### WHAT TO PRODUCE:
Please reproduce verbatim the lines below, from the first through the one with "turquoise cupcake: 2 -> 4".
SOURCE RECORDS: Begin
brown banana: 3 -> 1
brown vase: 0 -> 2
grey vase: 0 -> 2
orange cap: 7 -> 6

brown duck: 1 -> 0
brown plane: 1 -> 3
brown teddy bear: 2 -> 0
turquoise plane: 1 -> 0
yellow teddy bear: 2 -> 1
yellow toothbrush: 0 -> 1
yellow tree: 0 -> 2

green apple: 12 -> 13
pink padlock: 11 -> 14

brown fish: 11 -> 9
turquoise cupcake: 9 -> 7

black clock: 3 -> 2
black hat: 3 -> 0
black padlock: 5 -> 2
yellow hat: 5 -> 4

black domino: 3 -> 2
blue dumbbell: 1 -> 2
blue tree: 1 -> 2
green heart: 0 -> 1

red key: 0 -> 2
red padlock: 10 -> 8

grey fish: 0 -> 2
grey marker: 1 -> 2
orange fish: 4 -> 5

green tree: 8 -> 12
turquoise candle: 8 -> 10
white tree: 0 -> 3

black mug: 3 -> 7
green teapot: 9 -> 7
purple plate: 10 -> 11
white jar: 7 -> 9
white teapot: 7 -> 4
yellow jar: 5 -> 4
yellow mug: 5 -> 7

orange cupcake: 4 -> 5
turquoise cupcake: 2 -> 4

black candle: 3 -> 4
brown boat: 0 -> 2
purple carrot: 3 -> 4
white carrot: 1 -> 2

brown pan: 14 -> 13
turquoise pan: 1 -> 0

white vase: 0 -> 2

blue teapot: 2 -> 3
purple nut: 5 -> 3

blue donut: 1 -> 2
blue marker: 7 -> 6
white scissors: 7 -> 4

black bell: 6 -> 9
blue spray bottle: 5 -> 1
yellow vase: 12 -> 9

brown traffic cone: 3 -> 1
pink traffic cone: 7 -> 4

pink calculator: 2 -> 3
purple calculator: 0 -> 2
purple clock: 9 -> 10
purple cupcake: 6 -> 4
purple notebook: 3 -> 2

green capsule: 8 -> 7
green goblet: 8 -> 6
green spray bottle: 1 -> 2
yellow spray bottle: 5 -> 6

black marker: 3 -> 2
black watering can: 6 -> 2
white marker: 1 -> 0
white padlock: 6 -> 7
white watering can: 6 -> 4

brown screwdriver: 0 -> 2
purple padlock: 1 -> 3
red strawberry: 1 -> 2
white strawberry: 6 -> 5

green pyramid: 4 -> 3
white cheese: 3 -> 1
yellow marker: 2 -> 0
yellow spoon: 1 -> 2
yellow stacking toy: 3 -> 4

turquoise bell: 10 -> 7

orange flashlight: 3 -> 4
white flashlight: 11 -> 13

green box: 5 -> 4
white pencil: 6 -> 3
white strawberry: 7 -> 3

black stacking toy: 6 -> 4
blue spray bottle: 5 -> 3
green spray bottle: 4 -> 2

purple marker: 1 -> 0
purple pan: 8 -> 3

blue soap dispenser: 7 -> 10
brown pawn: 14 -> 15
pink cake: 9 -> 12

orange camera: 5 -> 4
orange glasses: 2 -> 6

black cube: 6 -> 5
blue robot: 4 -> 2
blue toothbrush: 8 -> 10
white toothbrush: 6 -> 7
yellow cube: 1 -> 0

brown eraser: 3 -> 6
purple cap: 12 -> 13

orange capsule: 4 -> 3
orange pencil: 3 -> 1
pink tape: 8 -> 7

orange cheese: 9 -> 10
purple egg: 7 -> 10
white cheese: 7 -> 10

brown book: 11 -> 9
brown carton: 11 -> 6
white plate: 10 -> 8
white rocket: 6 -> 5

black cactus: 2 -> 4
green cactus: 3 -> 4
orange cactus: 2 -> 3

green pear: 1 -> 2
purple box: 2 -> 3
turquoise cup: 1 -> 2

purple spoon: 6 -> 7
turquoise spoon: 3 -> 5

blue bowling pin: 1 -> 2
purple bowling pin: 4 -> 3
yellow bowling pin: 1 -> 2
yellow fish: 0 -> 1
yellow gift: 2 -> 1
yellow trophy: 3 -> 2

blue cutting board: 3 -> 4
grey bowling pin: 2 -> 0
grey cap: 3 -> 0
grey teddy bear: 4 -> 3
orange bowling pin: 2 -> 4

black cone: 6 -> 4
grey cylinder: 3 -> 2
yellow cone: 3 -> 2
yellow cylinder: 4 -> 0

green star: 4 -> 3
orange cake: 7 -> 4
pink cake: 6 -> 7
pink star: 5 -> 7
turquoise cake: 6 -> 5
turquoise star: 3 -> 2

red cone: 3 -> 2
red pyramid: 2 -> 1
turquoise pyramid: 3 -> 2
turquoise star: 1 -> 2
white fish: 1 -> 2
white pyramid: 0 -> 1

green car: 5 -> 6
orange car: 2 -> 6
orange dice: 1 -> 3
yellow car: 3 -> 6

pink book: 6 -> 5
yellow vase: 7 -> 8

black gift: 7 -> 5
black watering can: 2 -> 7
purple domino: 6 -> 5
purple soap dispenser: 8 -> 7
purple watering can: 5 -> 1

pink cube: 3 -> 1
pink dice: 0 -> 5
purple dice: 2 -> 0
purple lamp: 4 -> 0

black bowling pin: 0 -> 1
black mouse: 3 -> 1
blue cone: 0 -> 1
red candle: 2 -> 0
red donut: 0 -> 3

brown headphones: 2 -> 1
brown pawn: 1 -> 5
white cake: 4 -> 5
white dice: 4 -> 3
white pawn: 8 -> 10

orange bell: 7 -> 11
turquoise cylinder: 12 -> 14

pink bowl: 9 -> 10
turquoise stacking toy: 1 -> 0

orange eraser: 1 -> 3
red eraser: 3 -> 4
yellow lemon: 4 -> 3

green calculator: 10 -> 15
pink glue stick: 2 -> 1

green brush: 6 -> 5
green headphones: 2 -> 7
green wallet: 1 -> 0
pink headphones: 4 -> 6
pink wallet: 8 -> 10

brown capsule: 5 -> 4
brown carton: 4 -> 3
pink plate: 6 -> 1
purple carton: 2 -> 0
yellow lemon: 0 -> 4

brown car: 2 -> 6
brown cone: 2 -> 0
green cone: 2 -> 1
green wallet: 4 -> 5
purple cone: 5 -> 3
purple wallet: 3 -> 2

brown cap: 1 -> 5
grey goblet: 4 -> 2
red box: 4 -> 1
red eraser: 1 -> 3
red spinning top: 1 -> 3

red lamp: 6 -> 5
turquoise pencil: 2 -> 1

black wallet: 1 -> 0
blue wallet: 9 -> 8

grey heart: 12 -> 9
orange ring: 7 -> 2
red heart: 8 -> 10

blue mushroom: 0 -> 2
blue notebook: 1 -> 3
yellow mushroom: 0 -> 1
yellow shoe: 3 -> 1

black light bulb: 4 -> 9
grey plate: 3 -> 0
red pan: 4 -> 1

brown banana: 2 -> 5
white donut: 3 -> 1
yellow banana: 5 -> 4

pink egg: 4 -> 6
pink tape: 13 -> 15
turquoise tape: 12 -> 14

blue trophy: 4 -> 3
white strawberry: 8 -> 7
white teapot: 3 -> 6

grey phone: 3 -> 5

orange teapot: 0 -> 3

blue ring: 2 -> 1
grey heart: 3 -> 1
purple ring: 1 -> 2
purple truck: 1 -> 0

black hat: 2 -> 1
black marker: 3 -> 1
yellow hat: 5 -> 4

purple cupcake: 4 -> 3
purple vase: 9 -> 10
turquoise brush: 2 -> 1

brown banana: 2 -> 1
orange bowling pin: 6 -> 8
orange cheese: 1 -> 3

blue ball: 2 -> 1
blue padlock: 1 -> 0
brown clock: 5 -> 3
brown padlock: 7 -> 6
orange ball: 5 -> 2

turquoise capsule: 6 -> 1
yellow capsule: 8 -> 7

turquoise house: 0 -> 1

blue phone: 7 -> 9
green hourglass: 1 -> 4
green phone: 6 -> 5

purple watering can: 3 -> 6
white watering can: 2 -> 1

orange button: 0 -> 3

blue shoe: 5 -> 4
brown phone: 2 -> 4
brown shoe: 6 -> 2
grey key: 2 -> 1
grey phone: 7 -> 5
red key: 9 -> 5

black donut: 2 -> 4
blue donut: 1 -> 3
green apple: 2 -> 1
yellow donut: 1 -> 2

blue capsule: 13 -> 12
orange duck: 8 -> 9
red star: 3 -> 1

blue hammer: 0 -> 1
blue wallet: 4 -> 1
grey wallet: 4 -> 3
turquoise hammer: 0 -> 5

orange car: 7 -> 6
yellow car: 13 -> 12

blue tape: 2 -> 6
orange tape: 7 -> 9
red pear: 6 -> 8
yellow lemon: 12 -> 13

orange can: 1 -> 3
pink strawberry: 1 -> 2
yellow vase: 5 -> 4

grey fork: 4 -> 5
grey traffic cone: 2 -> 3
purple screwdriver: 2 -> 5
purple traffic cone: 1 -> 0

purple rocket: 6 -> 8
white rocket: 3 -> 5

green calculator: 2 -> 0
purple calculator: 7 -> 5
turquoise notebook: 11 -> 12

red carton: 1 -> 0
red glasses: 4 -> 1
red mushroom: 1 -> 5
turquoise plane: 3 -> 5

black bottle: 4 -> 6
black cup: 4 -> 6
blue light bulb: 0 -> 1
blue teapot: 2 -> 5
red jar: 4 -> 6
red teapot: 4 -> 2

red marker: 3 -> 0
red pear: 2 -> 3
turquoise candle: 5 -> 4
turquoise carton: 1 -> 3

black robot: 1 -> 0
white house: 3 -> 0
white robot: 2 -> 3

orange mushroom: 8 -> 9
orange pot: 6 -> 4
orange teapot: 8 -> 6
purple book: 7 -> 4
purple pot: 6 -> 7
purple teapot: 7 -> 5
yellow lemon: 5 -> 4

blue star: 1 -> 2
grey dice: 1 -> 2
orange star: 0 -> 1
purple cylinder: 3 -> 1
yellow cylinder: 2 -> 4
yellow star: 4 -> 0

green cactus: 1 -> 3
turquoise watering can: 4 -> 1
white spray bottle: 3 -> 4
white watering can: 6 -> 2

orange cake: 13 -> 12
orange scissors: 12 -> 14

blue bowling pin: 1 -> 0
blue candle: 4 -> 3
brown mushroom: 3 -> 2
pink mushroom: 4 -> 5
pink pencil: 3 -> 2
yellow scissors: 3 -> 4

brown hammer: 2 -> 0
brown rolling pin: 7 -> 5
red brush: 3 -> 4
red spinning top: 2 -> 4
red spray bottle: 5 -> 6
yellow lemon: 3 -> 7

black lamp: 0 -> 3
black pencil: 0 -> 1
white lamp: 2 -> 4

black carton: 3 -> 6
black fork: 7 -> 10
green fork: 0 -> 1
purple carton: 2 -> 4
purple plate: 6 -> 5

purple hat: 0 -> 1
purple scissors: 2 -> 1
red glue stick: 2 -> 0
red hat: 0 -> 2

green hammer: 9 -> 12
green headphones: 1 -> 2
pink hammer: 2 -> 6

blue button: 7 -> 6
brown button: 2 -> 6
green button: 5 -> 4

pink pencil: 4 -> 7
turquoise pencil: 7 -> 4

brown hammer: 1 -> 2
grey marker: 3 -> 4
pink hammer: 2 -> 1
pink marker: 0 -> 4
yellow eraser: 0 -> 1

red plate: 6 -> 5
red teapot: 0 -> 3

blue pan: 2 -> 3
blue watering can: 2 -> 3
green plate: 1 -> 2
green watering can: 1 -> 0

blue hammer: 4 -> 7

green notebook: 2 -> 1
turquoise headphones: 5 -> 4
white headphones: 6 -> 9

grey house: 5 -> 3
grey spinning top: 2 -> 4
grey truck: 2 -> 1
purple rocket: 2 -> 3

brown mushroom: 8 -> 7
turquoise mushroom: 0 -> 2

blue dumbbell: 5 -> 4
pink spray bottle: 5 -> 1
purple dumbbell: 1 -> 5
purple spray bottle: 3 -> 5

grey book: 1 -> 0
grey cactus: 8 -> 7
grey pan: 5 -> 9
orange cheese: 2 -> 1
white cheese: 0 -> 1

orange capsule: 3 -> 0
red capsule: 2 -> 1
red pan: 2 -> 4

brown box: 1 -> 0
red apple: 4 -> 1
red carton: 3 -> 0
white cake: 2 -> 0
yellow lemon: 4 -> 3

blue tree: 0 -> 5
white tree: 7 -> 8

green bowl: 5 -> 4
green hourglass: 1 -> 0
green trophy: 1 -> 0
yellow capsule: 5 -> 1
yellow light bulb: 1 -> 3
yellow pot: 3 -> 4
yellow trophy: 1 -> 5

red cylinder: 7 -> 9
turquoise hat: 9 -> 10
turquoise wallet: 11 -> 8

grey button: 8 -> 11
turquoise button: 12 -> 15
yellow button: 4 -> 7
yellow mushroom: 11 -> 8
SOURCE RECORDS: End
### ANSWER BOX:
brown banana: 3 -> 1
brown vase: 0 -> 2
grey vase: 0 -> 2
orange cap: 7 -> 6

brown duck: 1 -> 0
brown plane: 1 -> 3
brown teddy bear: 2 -> 0
turquoise plane: 1 -> 0
yellow teddy bear: 2 -> 1
yellow toothbrush: 0 -> 1
yellow tree: 0 -> 2

green apple: 12 -> 13
pink padlock: 11 -> 14

brown fish: 11 -> 9
turquoise cupcake: 9 -> 7

black clock: 3 -> 2
black hat: 3 -> 0
black padlock: 5 -> 2
yellow hat: 5 -> 4

black domino: 3 -> 2
blue dumbbell: 1 -> 2
blue tree: 1 -> 2
green heart: 0 -> 1

red key: 0 -> 2
red padlock: 10 -> 8

grey fish: 0 -> 2
grey marker: 1 -> 2
orange fish: 4 -> 5

green tree: 8 -> 12
turquoise candle: 8 -> 10
white tree: 0 -> 3

black mug: 3 -> 7
green teapot: 9 -> 7
purple plate: 10 -> 11
white jar: 7 -> 9
white teapot: 7 -> 4
yellow jar: 5 -> 4
yellow mug: 5 -> 7

orange cupcake: 4 -> 5
turquoise cupcake: 2 -> 4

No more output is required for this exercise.